:: Data provided ::

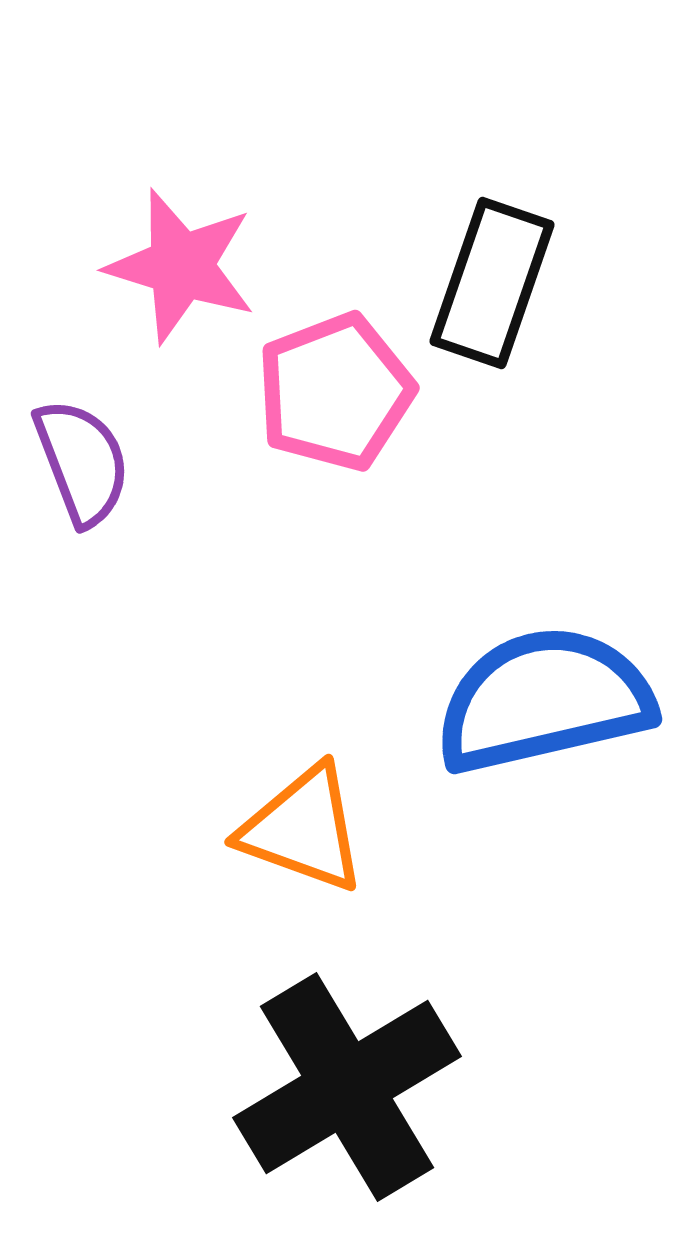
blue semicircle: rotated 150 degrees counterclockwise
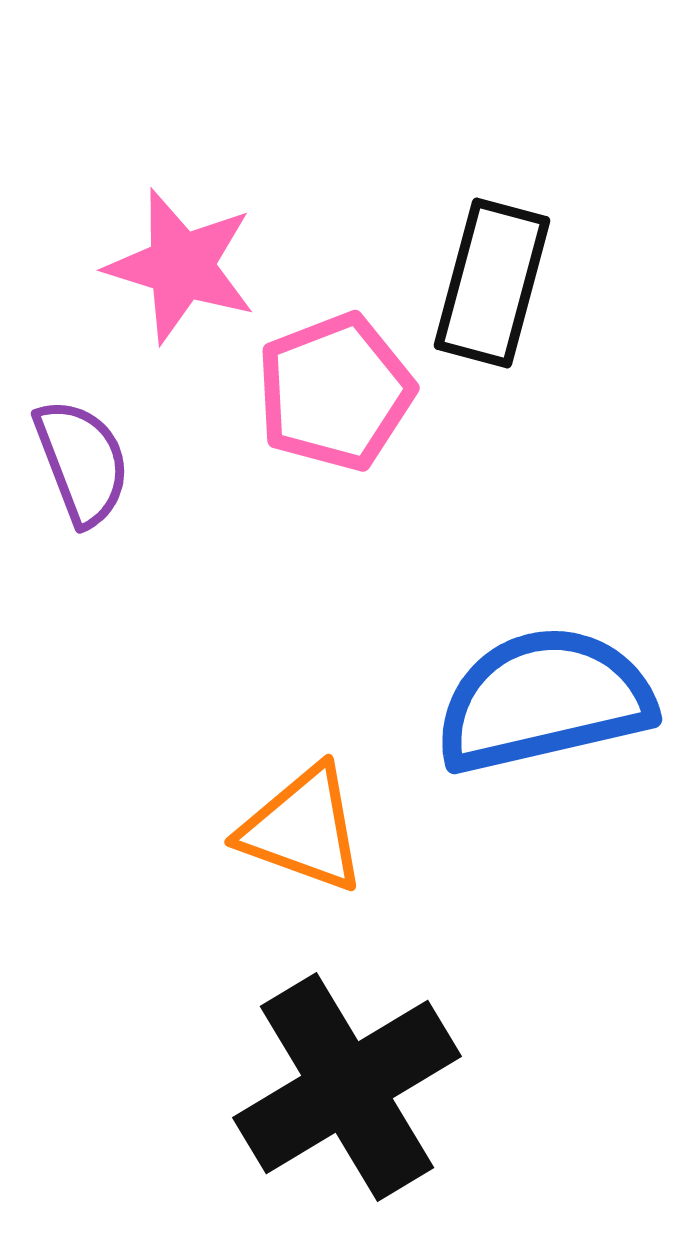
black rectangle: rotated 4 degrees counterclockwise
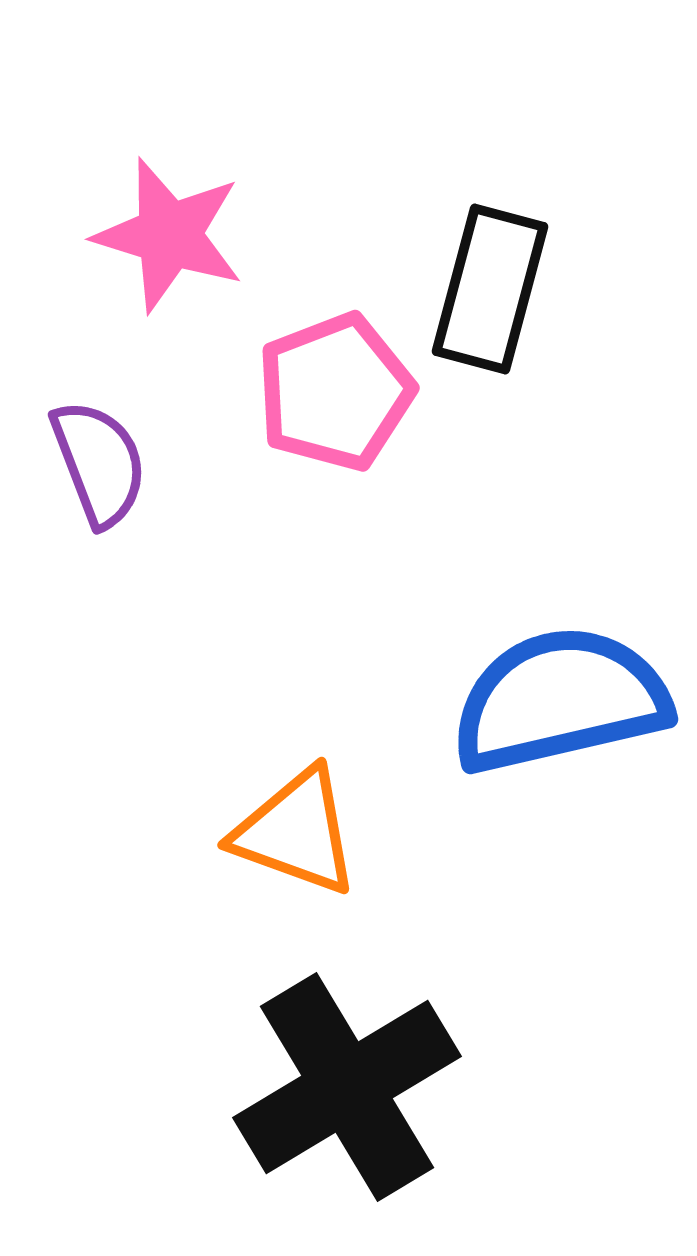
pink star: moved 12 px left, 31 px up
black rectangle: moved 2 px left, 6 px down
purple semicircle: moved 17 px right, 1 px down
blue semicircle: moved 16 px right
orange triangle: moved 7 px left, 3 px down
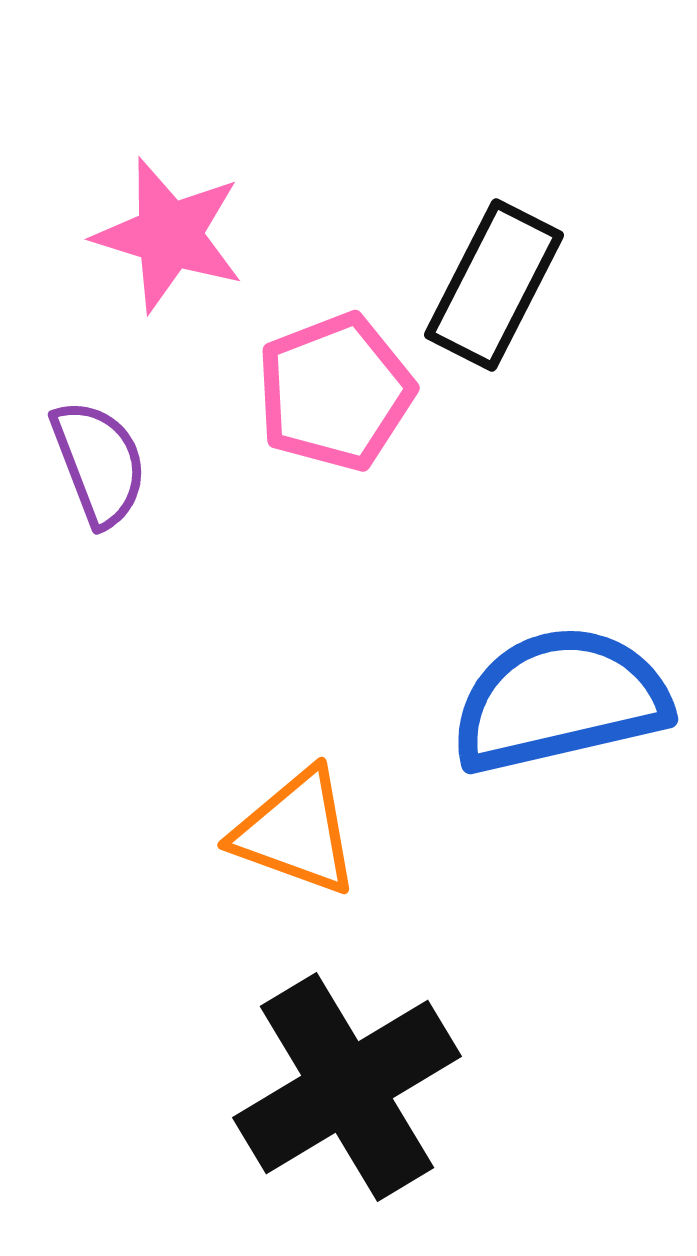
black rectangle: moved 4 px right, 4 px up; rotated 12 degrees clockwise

:::

• _Short task_: Please copy the lines starting at the one that contains "pink star: moved 12 px left, 31 px up" and ending at the last line above, both included, and leave the pictures out.

• _Response to the task_:
pink star: moved 12 px left, 31 px up
black rectangle: moved 2 px left, 6 px down
purple semicircle: moved 17 px right, 1 px down
blue semicircle: moved 16 px right
orange triangle: moved 7 px left, 3 px down
black rectangle: moved 4 px right, 4 px up; rotated 12 degrees clockwise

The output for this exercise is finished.